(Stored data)
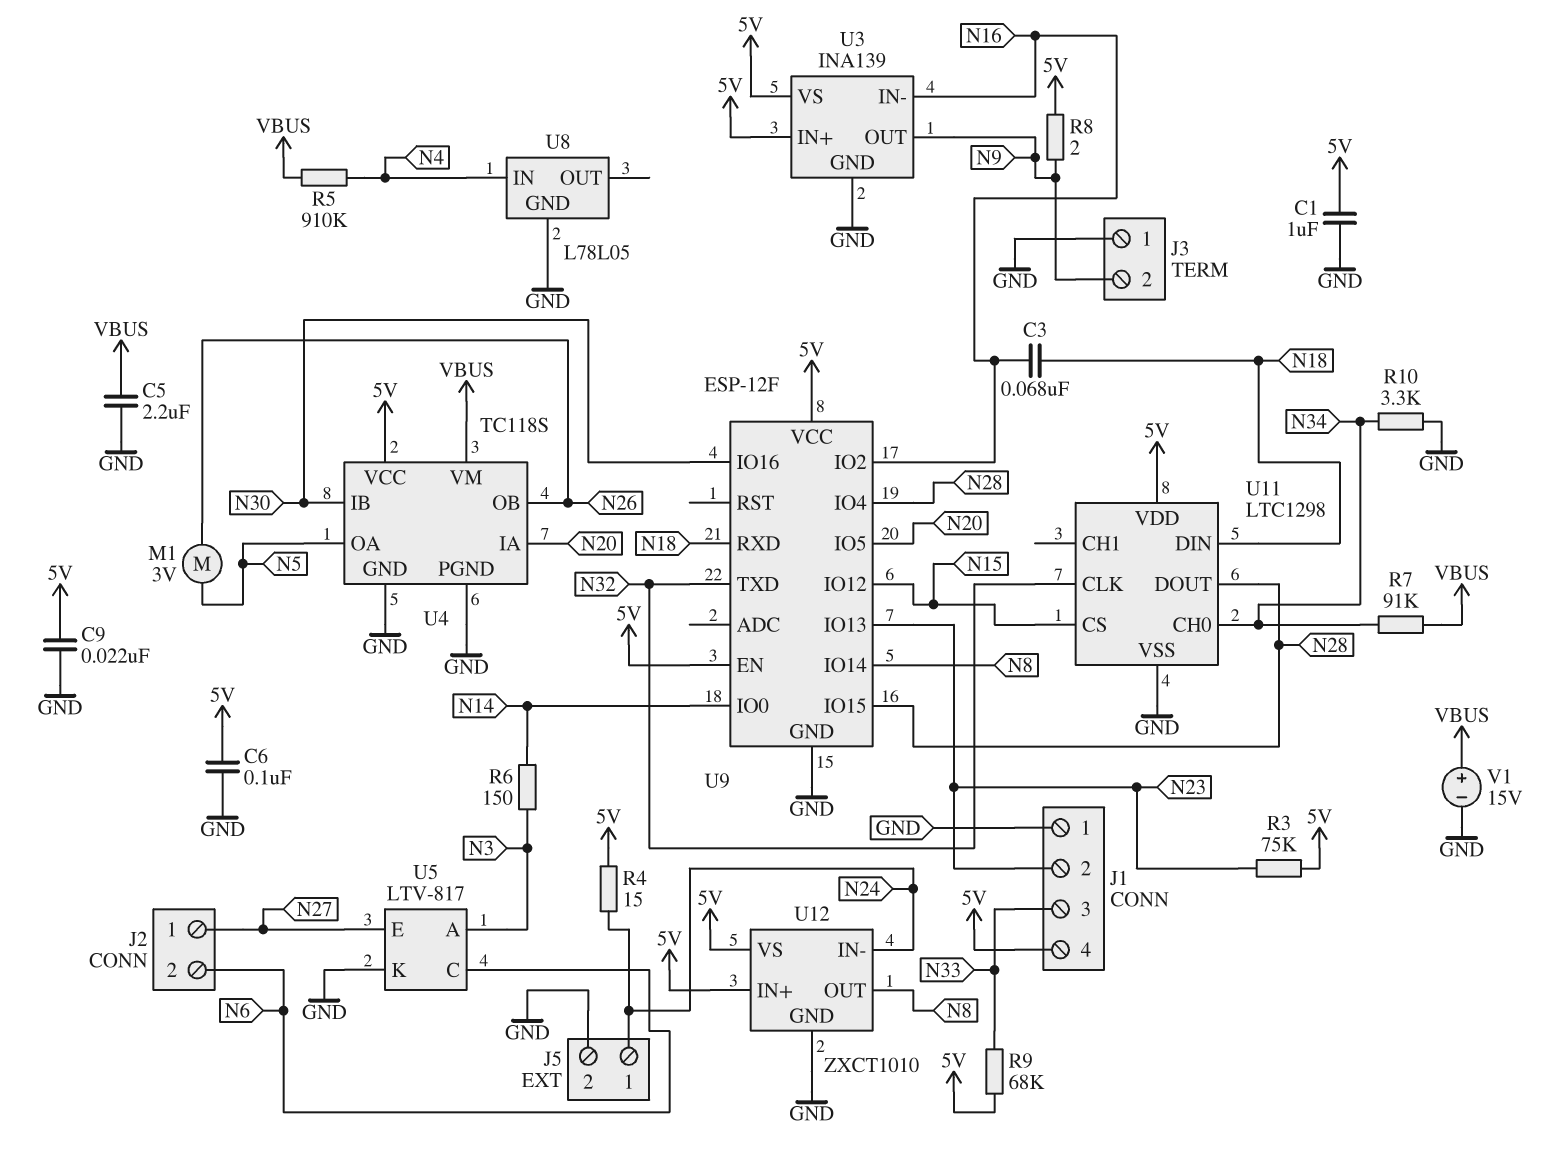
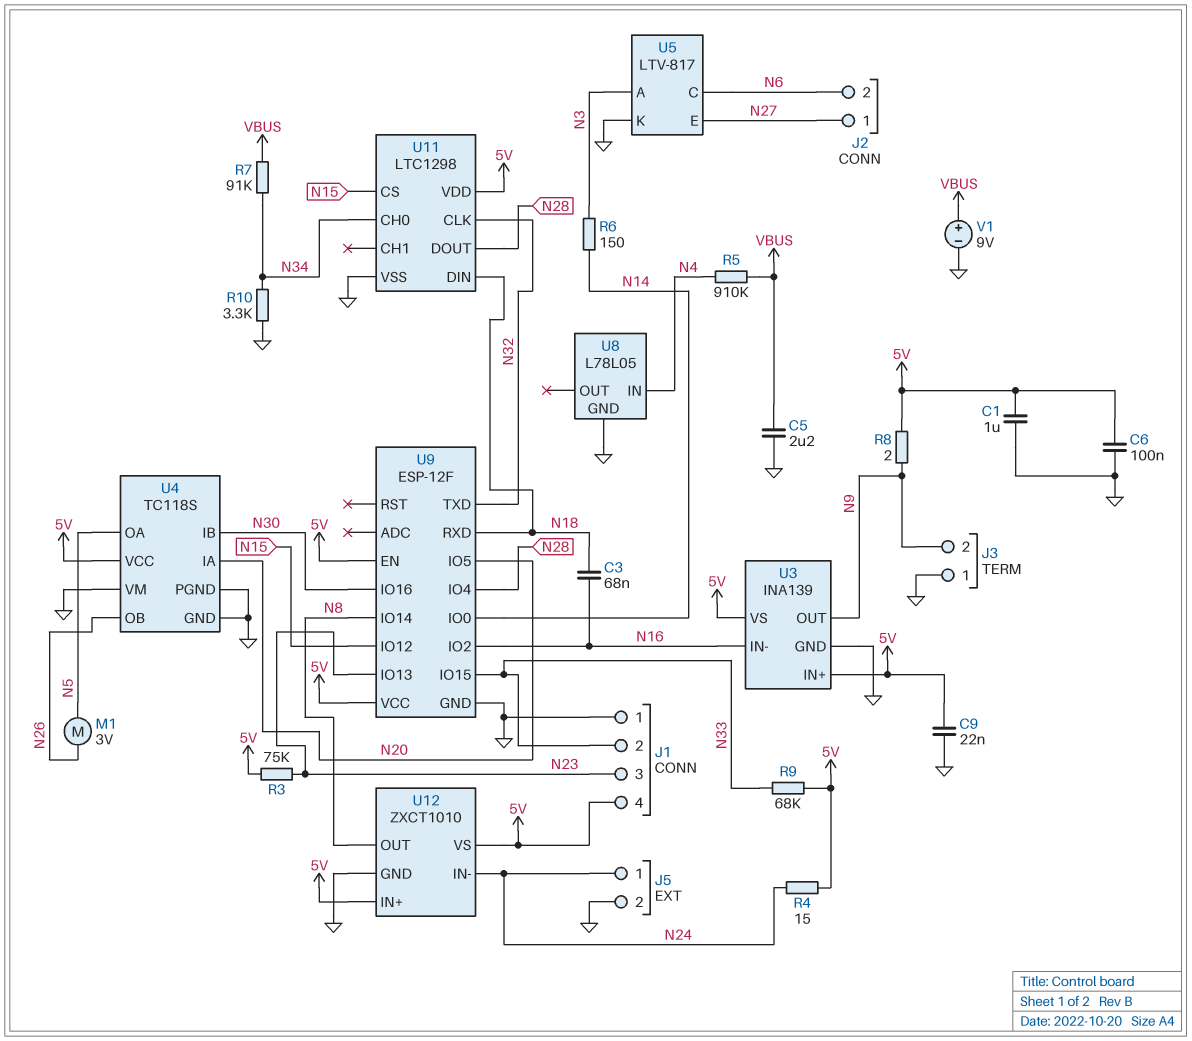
J1 pin 2: N23 -> N33
J1 pin 3: N33 -> N23
U4 pin VM: VBUS -> GND
U9 pin IO15: N28 -> N33
V1: 15V (plus VBUS, minus GND) -> 9V (plus VBUS, minus GND)

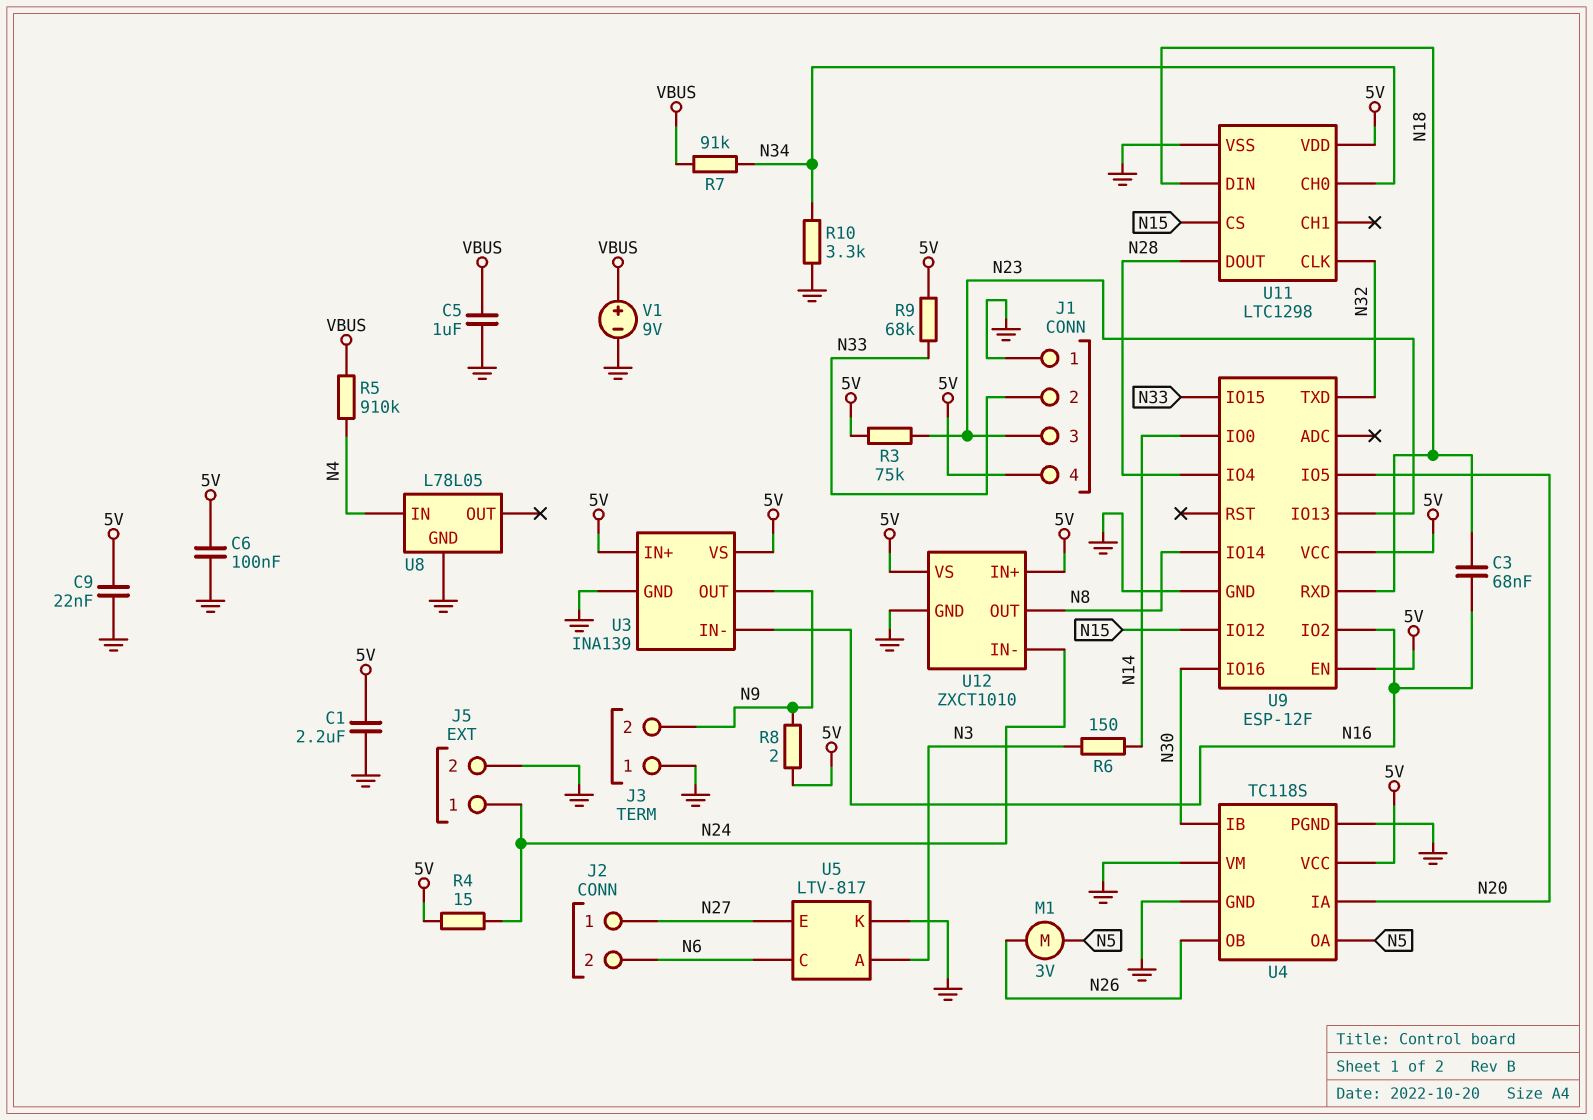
C1: 1uF (5V, GND) -> 2.2uF (5V, GND)
C5: 2.2uF (GND, VBUS) -> 1uF (GND, VBUS)

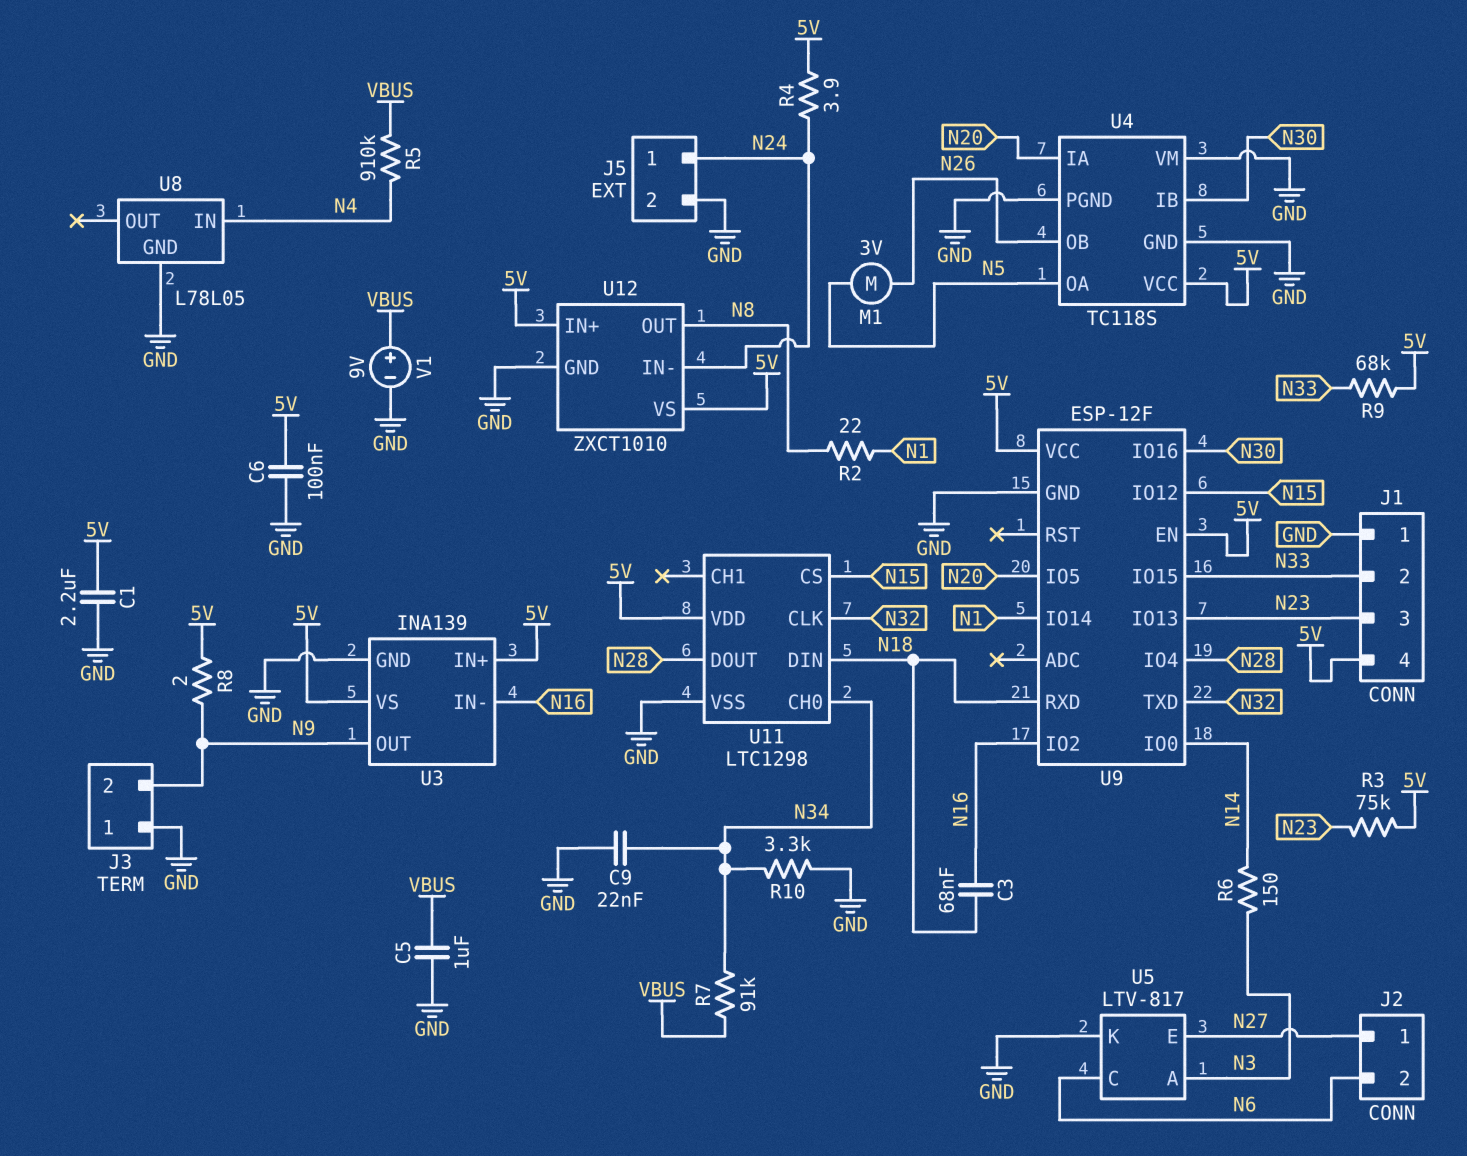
C9: 22nF (5V, GND) -> 22nF (GND, N34)
R2: none -> 22 (N1, N8)
R4: 15 (5V, N24) -> 3.9 (5V, N24)
U9 pin IO14: N8 -> N1

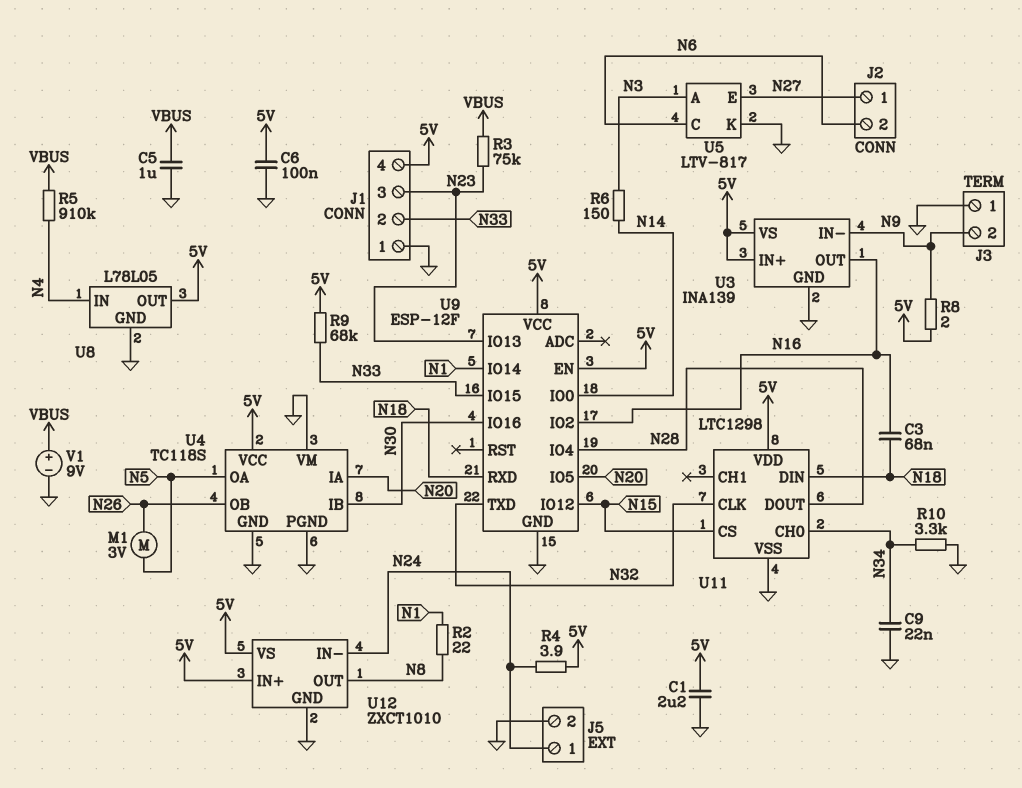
R3: 75k (5V, N23) -> 75k (N23, VBUS)
R7: 91k (N34, VBUS) -> none
U3 pin IN-: N16 -> N9
U3 pin OUT: N9 -> N16
U8 pin OUT: none -> 5V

GOAL OF THE EXERCISE >> Only the lines from the one containing "C9: 22nF (5V, GND) -> 22nF (GND, N34)" through the final line of the records should be transcribed, exactly and with no pictures.

EXERCISE RESPONSE >>
C9: 22nF (5V, GND) -> 22nF (GND, N34)
R2: none -> 22 (N1, N8)
R4: 15 (5V, N24) -> 3.9 (5V, N24)
U9 pin IO14: N8 -> N1

R3: 75k (5V, N23) -> 75k (N23, VBUS)
R7: 91k (N34, VBUS) -> none
U3 pin IN-: N16 -> N9
U3 pin OUT: N9 -> N16
U8 pin OUT: none -> 5V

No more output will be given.